__What is expected__:
Only the line with "U2 pin G2: none -> CN2/3" and the lines after it, to the end of the data, should appear in the answer, each reproduced exactly.

__Extracted data entries__:
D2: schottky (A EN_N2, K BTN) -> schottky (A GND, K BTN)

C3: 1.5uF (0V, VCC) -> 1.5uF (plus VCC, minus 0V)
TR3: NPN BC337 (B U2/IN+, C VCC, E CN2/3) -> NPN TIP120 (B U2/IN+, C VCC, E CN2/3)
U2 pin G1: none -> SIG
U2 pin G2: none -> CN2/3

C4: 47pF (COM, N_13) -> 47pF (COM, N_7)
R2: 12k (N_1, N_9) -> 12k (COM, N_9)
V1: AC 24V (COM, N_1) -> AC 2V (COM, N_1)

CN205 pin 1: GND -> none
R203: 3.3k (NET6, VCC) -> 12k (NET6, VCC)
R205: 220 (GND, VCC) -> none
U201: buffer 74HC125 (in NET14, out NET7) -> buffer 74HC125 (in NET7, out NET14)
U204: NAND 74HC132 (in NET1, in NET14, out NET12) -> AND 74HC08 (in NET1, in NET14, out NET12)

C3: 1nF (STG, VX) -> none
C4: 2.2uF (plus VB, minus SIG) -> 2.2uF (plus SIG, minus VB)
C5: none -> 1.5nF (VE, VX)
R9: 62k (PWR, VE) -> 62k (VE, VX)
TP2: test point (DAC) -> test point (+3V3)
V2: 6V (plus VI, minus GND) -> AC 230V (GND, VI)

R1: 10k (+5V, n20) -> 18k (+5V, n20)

__Answer to this exercise__:
U2 pin G2: none -> CN2/3

C4: 47pF (COM, N_13) -> 47pF (COM, N_7)
R2: 12k (N_1, N_9) -> 12k (COM, N_9)
V1: AC 24V (COM, N_1) -> AC 2V (COM, N_1)

CN205 pin 1: GND -> none
R203: 3.3k (NET6, VCC) -> 12k (NET6, VCC)
R205: 220 (GND, VCC) -> none
U201: buffer 74HC125 (in NET14, out NET7) -> buffer 74HC125 (in NET7, out NET14)
U204: NAND 74HC132 (in NET1, in NET14, out NET12) -> AND 74HC08 (in NET1, in NET14, out NET12)

C3: 1nF (STG, VX) -> none
C4: 2.2uF (plus VB, minus SIG) -> 2.2uF (plus SIG, minus VB)
C5: none -> 1.5nF (VE, VX)
R9: 62k (PWR, VE) -> 62k (VE, VX)
TP2: test point (DAC) -> test point (+3V3)
V2: 6V (plus VI, minus GND) -> AC 230V (GND, VI)

R1: 10k (+5V, n20) -> 18k (+5V, n20)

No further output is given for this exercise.